• [Task statement]: The answer must be an exact copy of the records, with every picture removed.

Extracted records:
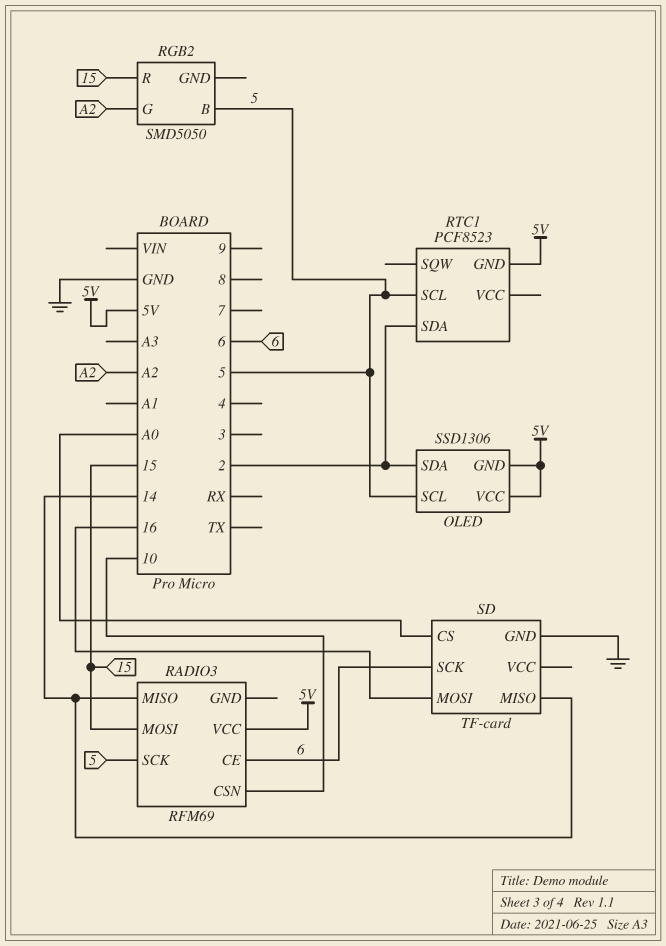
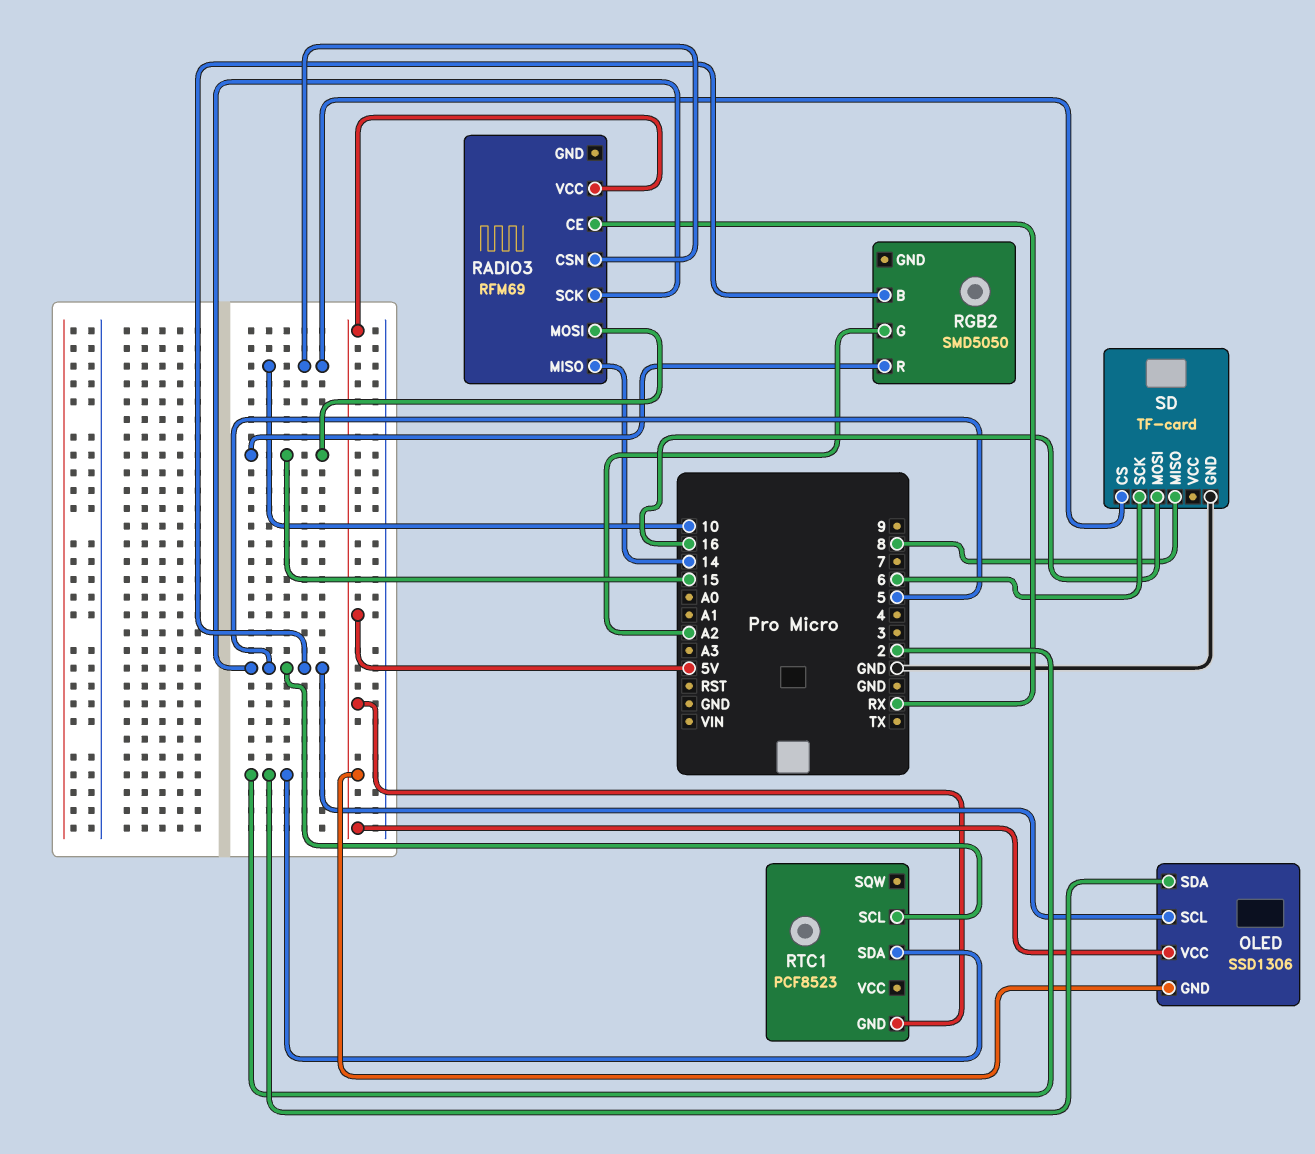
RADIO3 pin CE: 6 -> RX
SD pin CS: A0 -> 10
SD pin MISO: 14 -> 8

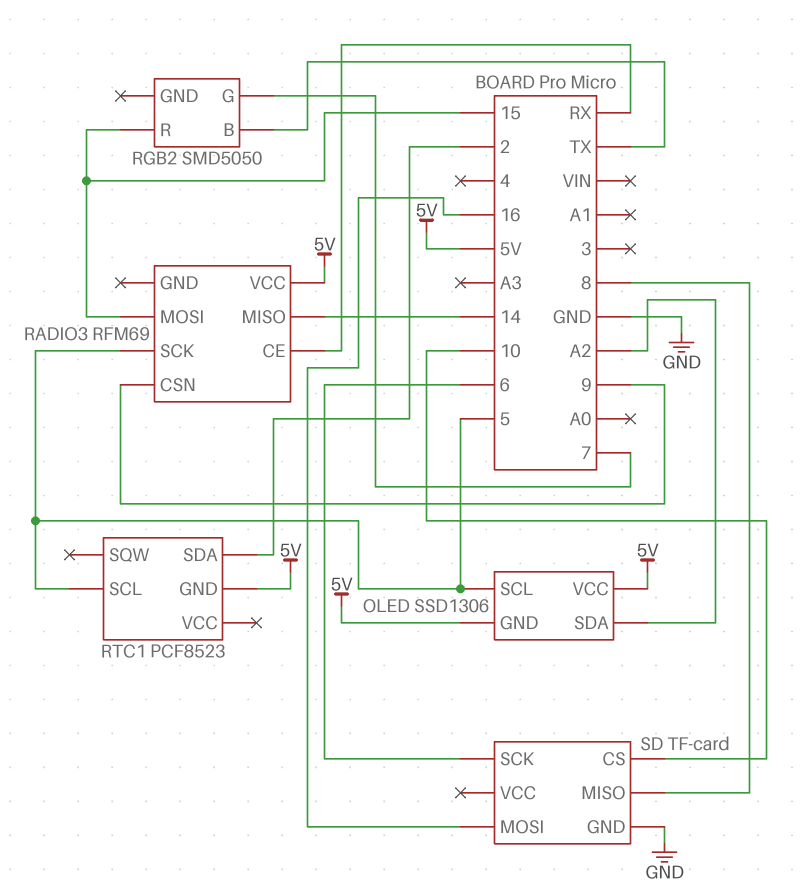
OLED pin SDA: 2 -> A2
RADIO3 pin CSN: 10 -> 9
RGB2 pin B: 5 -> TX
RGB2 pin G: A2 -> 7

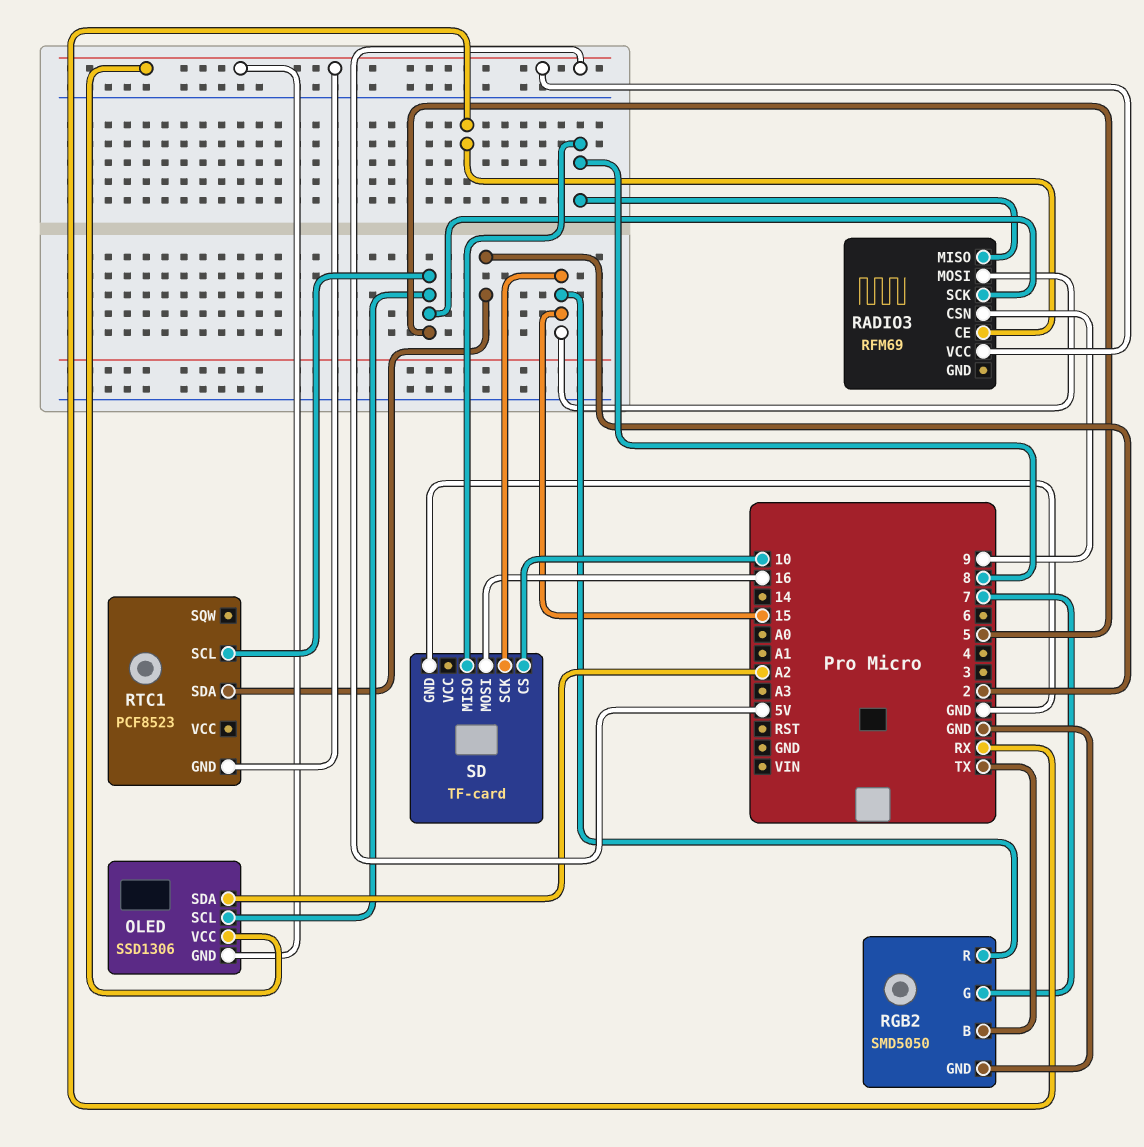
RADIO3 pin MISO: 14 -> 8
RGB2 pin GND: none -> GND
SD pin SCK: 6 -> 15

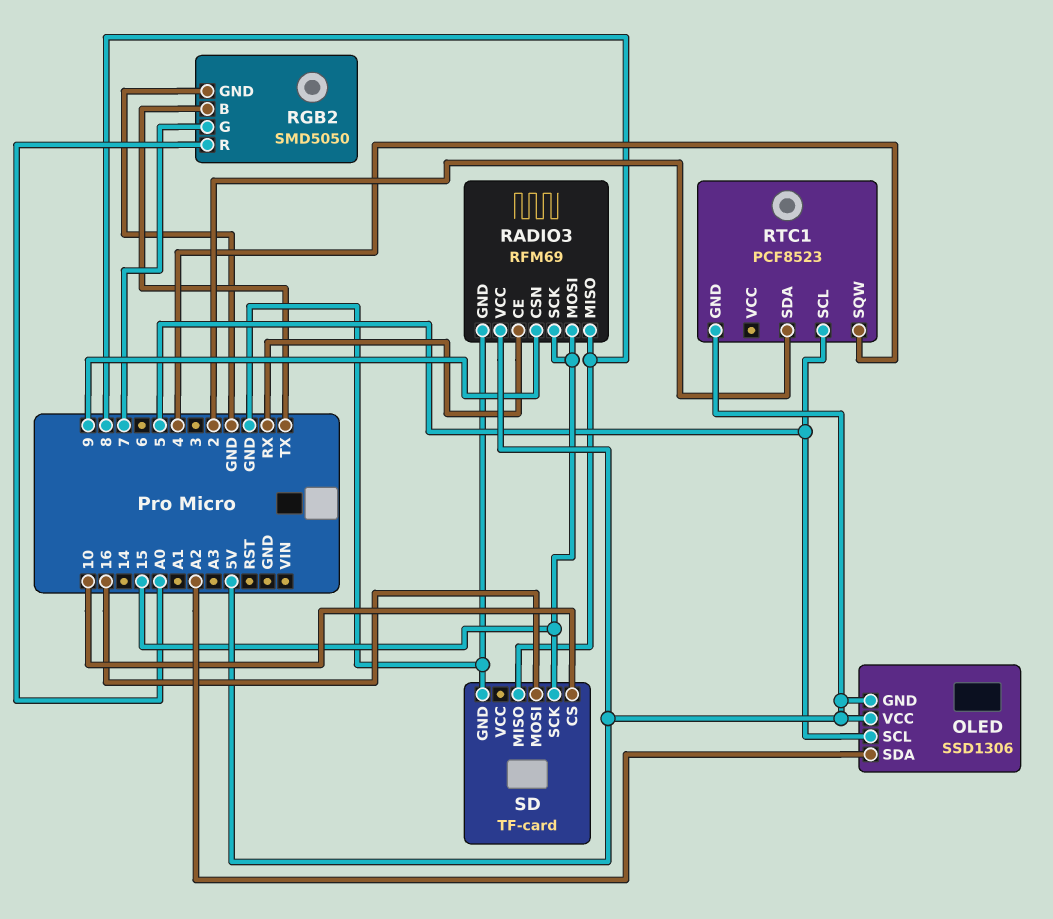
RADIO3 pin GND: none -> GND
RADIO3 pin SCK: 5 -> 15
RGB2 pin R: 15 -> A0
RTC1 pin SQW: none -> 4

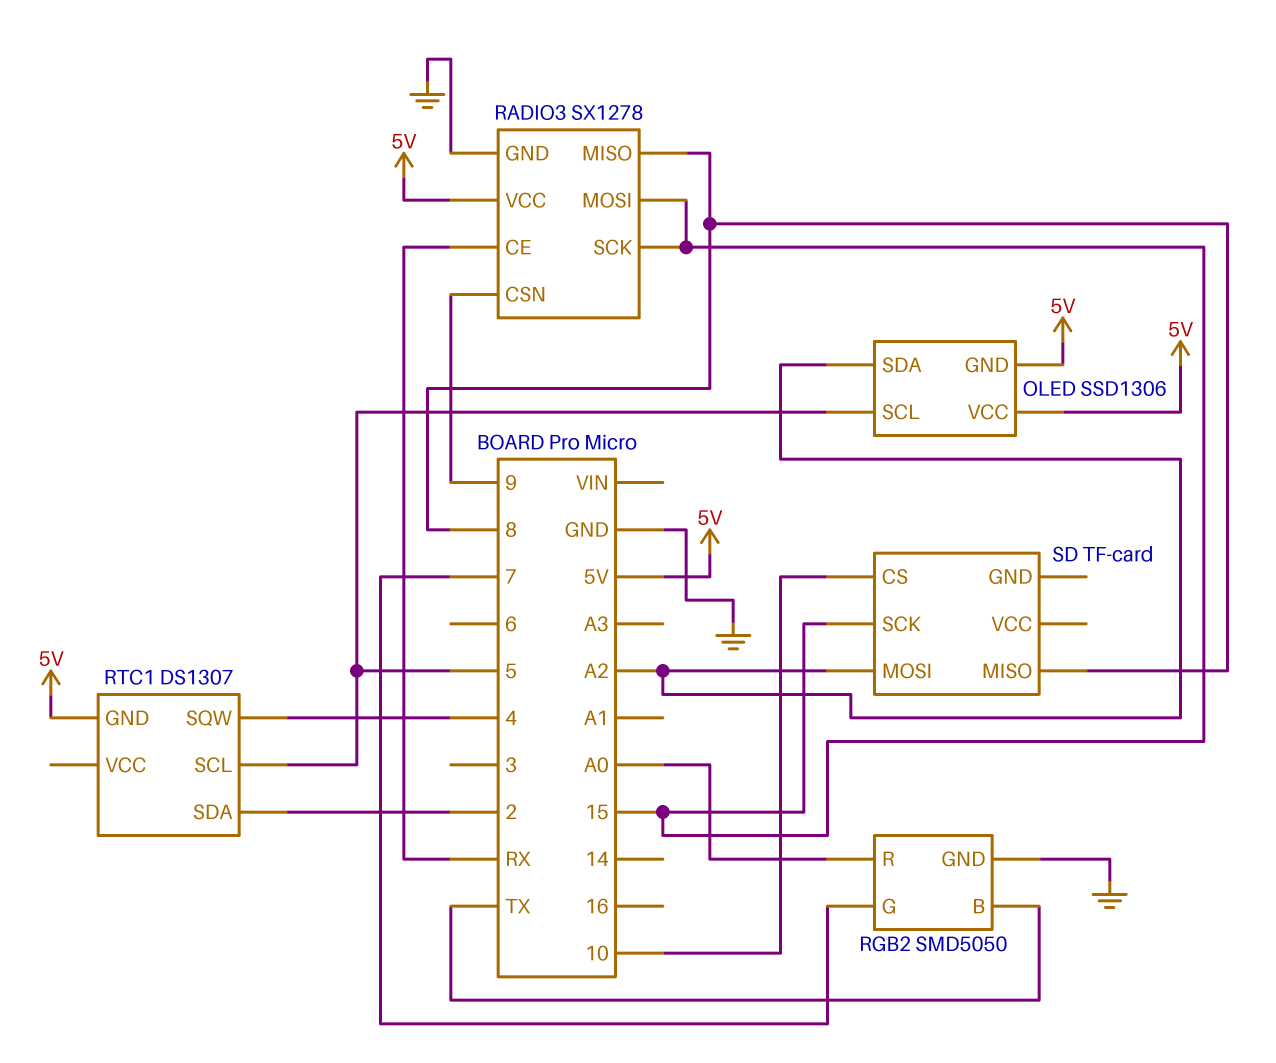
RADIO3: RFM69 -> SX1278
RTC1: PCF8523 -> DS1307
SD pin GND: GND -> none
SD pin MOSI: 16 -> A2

• [Written solution]:
RADIO3 pin CE: 6 -> RX
SD pin CS: A0 -> 10
SD pin MISO: 14 -> 8

OLED pin SDA: 2 -> A2
RADIO3 pin CSN: 10 -> 9
RGB2 pin B: 5 -> TX
RGB2 pin G: A2 -> 7

RADIO3 pin MISO: 14 -> 8
RGB2 pin GND: none -> GND
SD pin SCK: 6 -> 15

RADIO3 pin GND: none -> GND
RADIO3 pin SCK: 5 -> 15
RGB2 pin R: 15 -> A0
RTC1 pin SQW: none -> 4

RADIO3: RFM69 -> SX1278
RTC1: PCF8523 -> DS1307
SD pin GND: GND -> none
SD pin MOSI: 16 -> A2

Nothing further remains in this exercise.